### WHAT IS REQUIRED
From the entries below, write out exactly the lines between the line holding "none -> white brick B9:C11 level 1" and the line holding "brown cone S12", inclusive, excluding any pictures.

↓↓↓

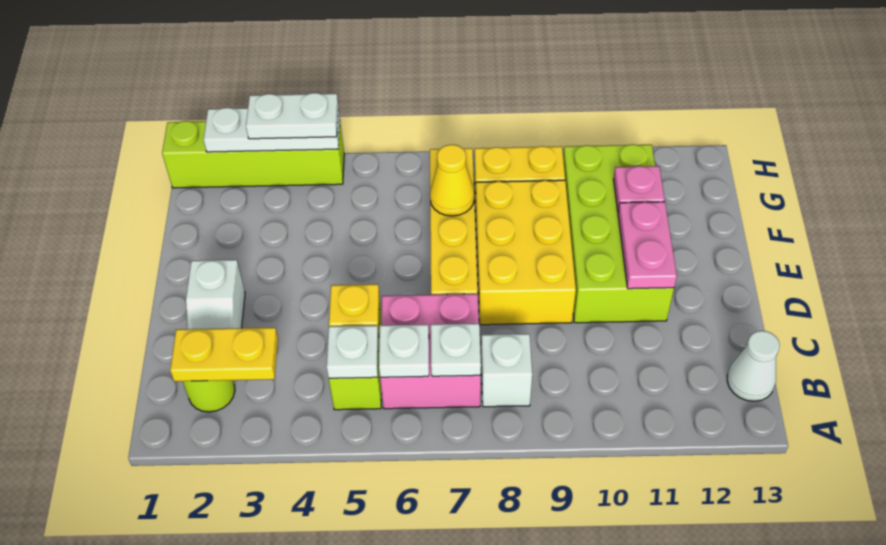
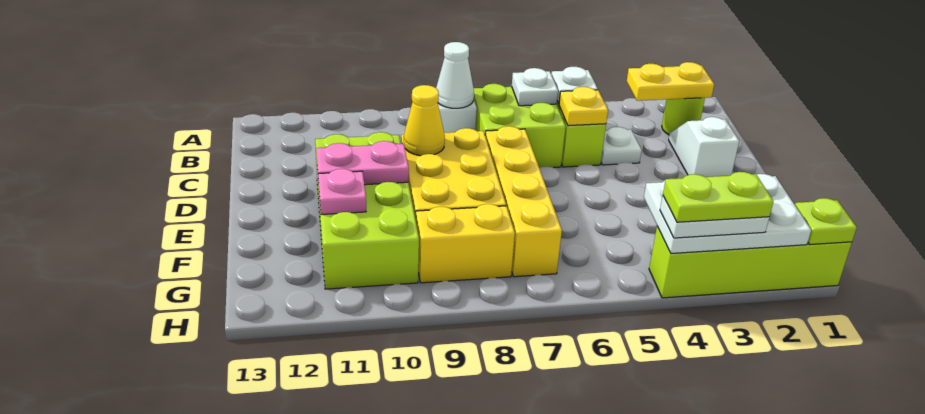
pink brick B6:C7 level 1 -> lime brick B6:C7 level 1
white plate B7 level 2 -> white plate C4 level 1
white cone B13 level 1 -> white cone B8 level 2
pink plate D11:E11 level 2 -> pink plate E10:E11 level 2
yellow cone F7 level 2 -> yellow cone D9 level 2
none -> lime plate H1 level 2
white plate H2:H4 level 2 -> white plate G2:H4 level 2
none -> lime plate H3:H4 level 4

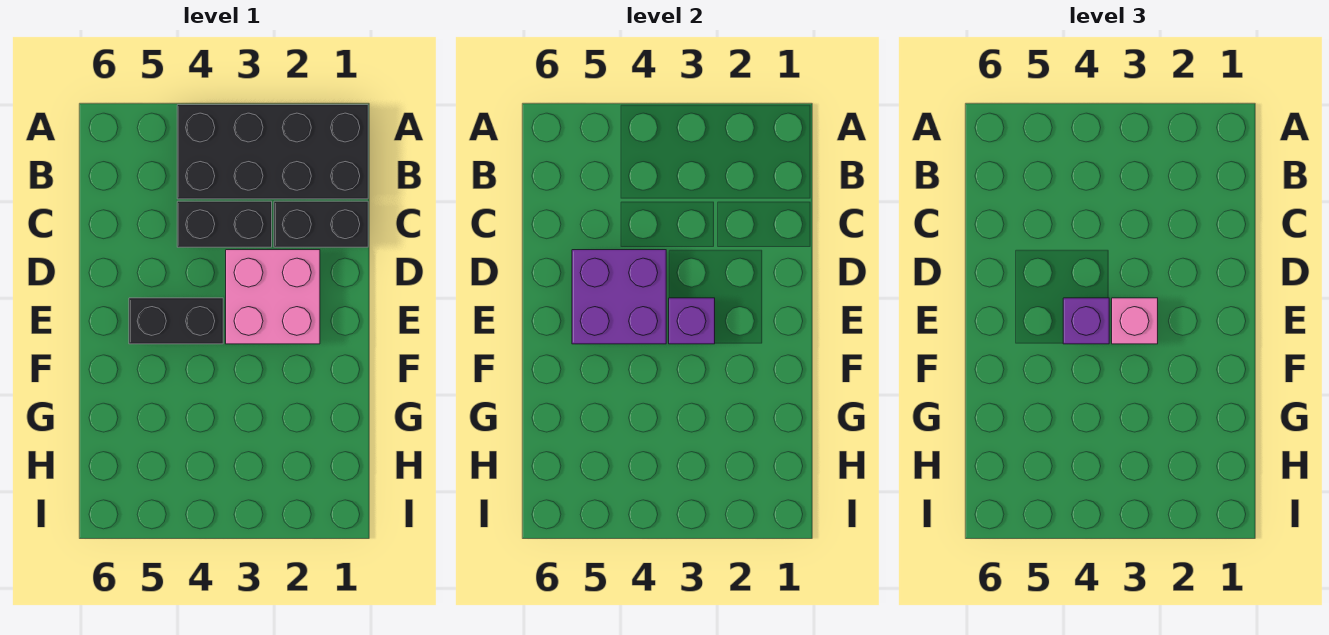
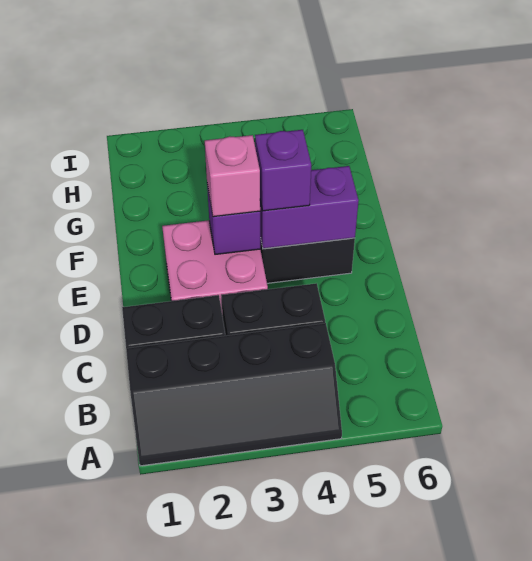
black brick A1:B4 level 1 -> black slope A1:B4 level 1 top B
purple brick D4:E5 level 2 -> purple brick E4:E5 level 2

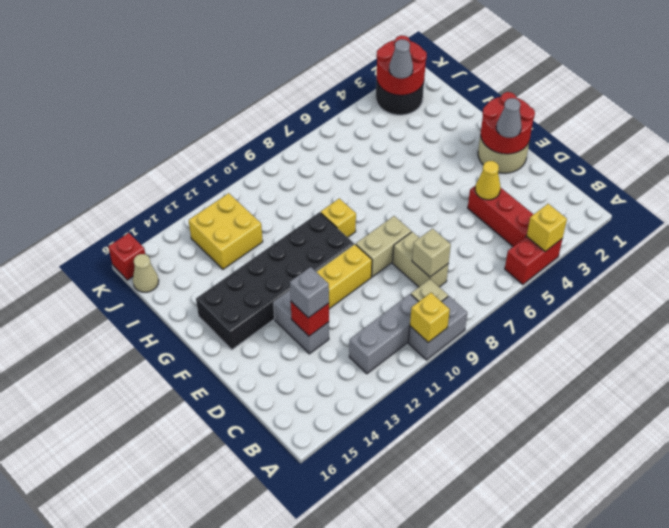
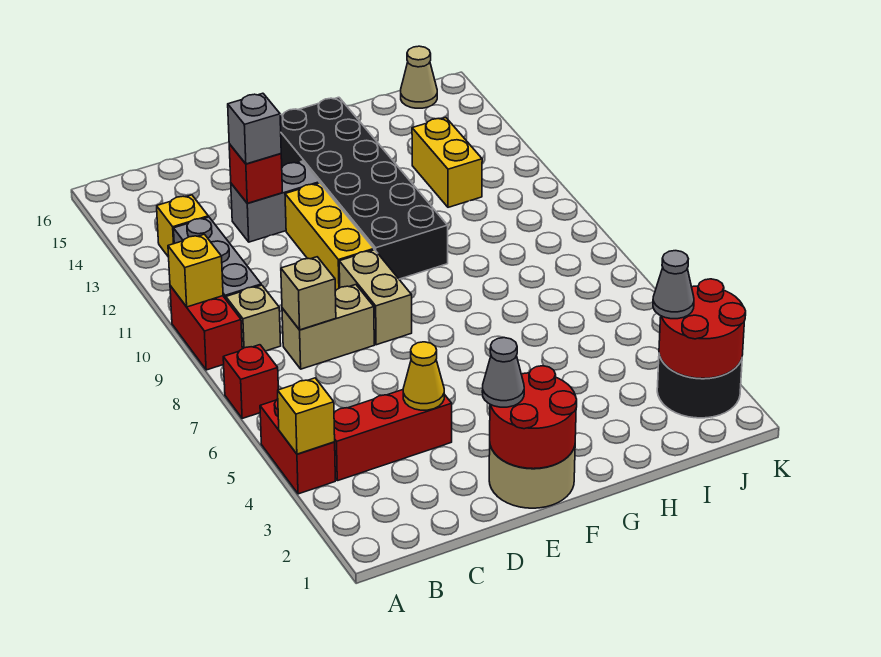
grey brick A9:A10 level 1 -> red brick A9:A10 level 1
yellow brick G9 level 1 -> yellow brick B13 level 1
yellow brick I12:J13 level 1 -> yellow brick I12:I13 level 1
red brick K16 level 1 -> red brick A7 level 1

↑↑↑
↓↓↓

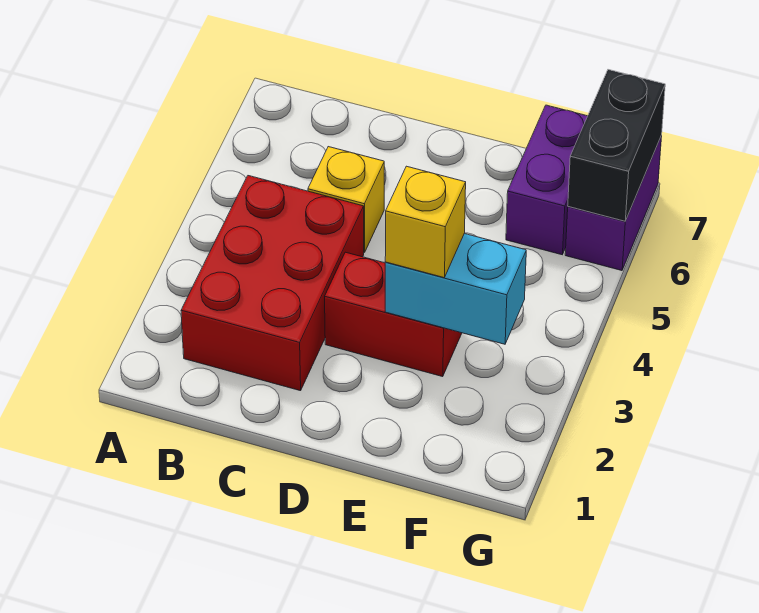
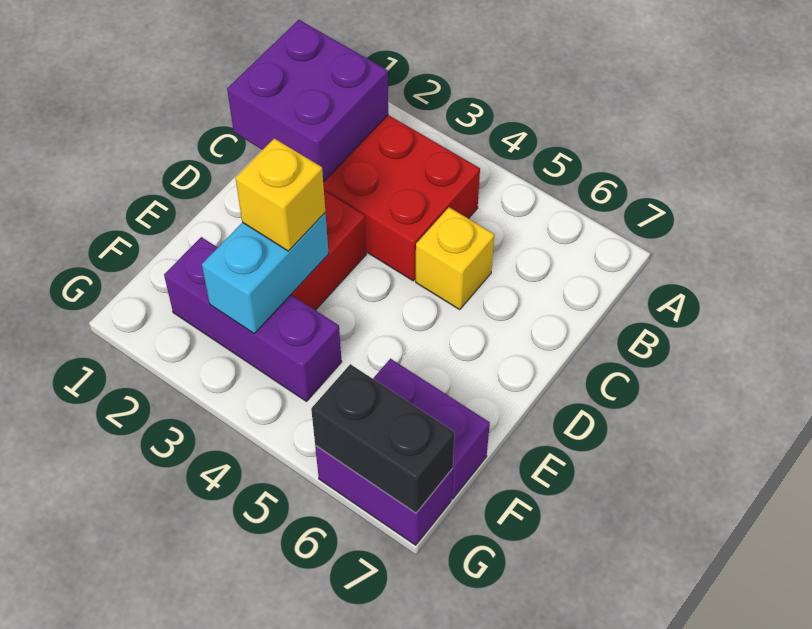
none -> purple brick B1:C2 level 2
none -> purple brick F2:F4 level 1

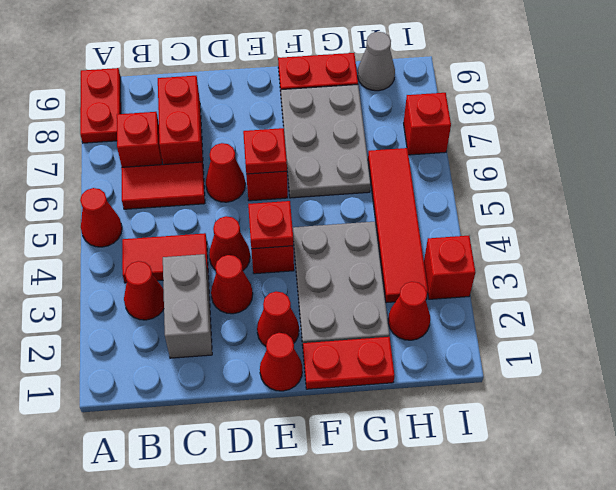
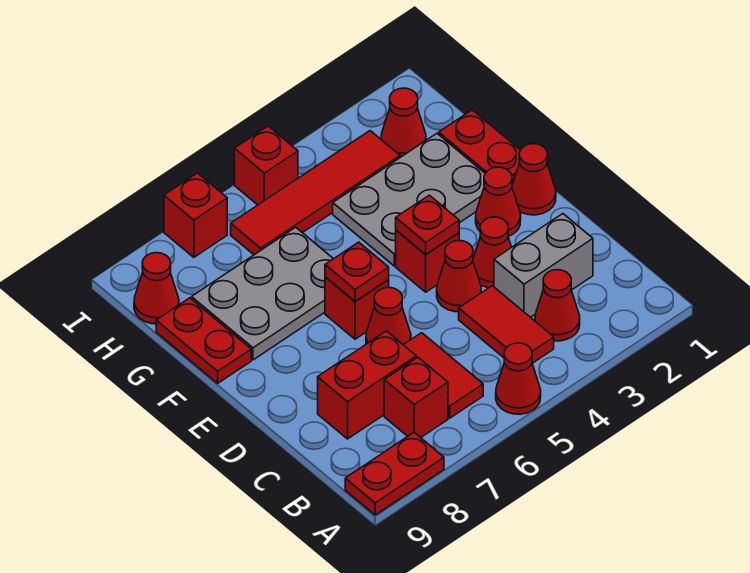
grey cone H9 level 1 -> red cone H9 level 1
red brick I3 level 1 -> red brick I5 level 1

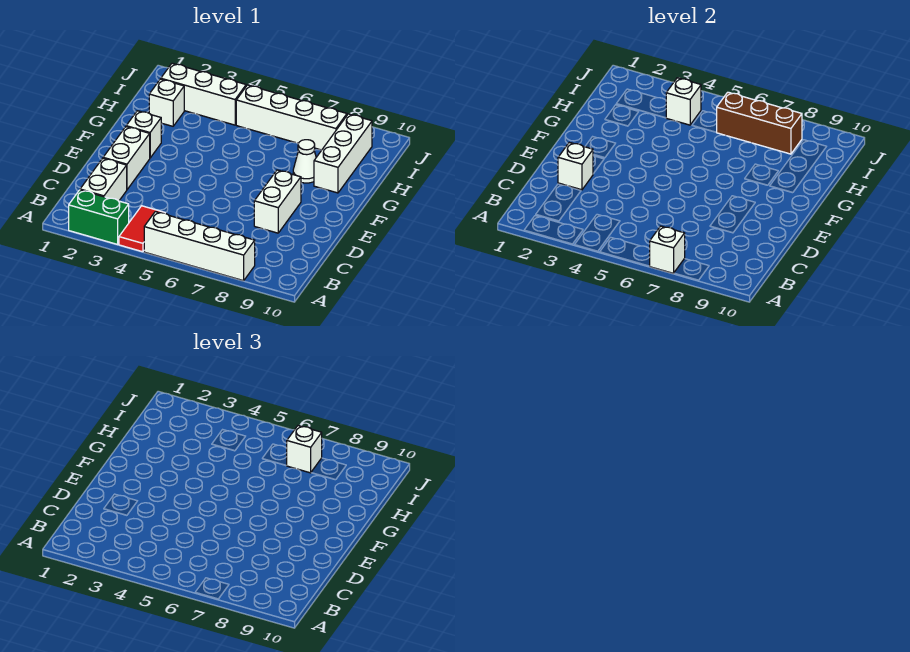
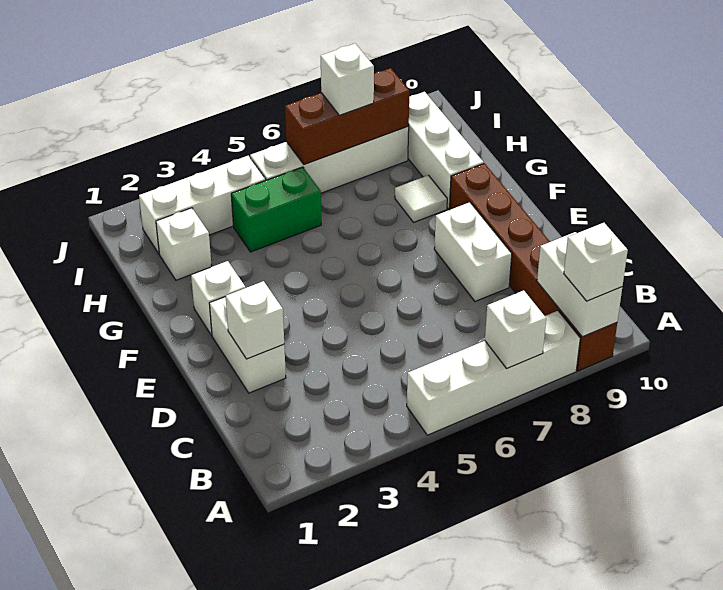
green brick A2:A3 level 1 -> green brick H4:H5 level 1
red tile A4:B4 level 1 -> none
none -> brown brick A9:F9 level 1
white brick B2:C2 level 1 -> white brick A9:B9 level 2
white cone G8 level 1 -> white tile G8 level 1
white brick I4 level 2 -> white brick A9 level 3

↑↑↑
↓↓↓

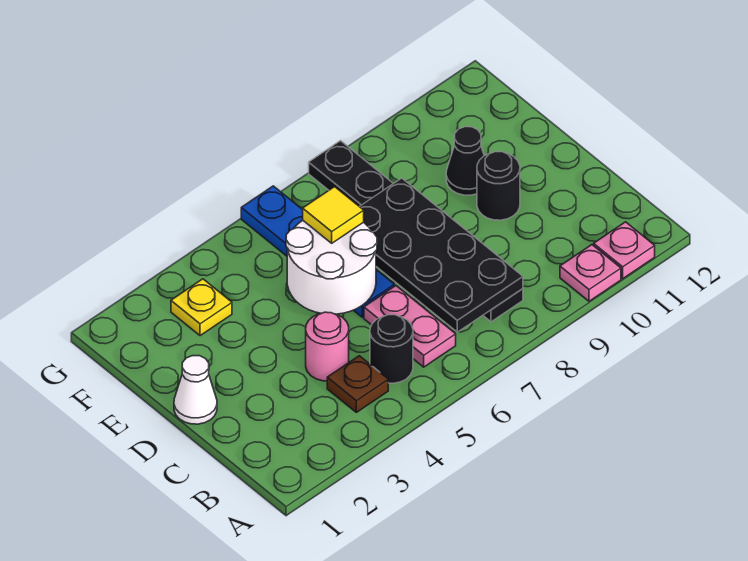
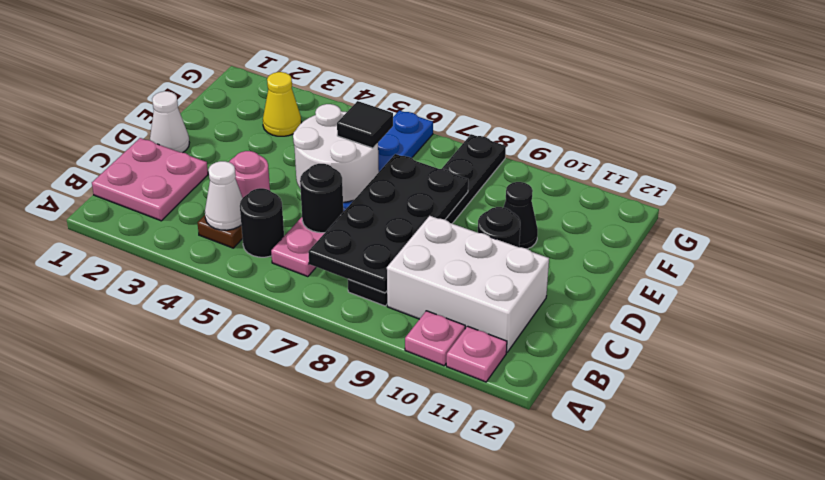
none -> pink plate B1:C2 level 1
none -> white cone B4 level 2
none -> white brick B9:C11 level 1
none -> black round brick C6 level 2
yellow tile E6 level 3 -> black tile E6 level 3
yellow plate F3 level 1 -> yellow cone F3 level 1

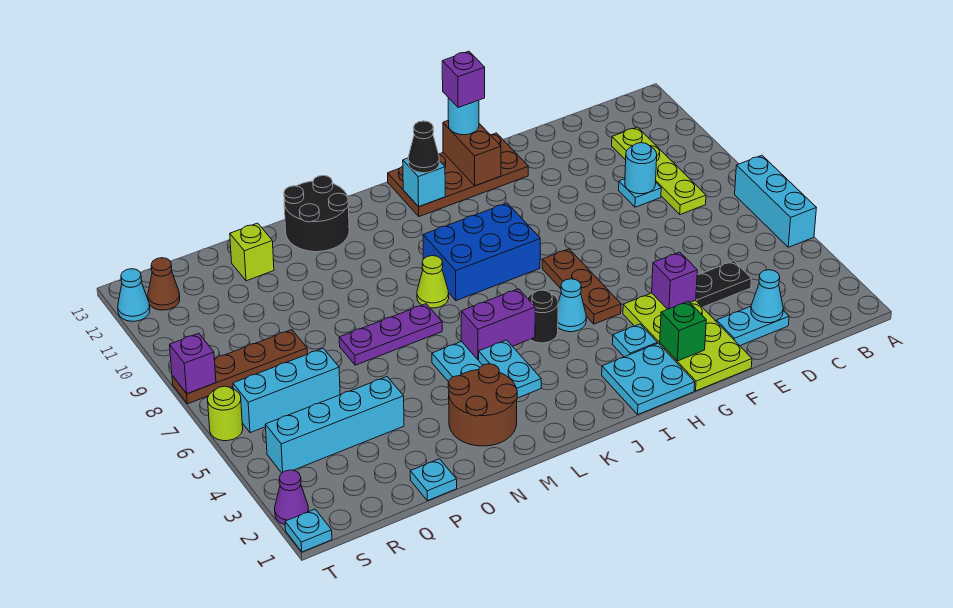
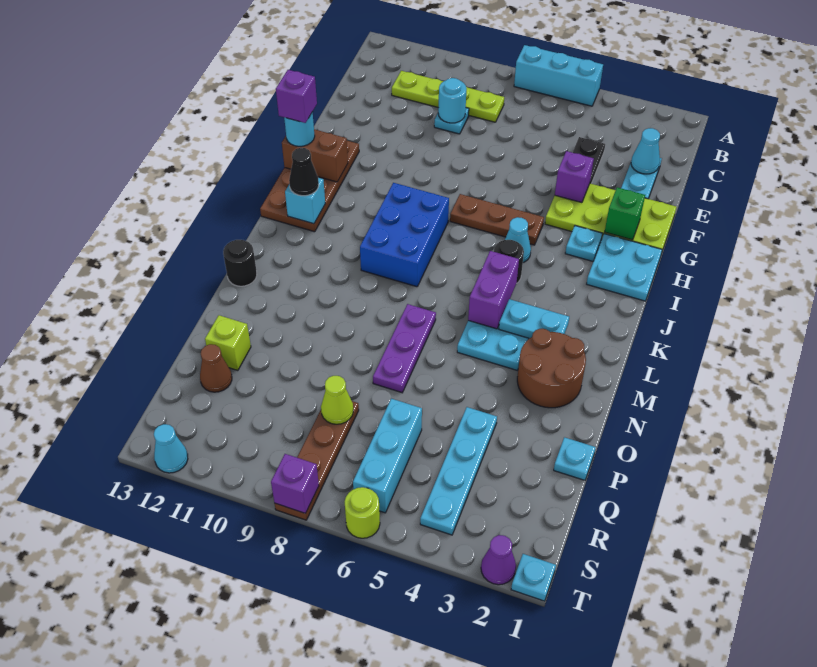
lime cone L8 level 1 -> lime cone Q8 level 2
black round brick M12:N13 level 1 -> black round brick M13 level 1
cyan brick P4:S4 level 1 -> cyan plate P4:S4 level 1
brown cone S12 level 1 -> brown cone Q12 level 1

↑↑↑

### YOUR RESPONSE
none -> white brick B9:C11 level 1
none -> black round brick C6 level 2
yellow tile E6 level 3 -> black tile E6 level 3
yellow plate F3 level 1 -> yellow cone F3 level 1

lime cone L8 level 1 -> lime cone Q8 level 2
black round brick M12:N13 level 1 -> black round brick M13 level 1
cyan brick P4:S4 level 1 -> cyan plate P4:S4 level 1
brown cone S12 level 1 -> brown cone Q12 level 1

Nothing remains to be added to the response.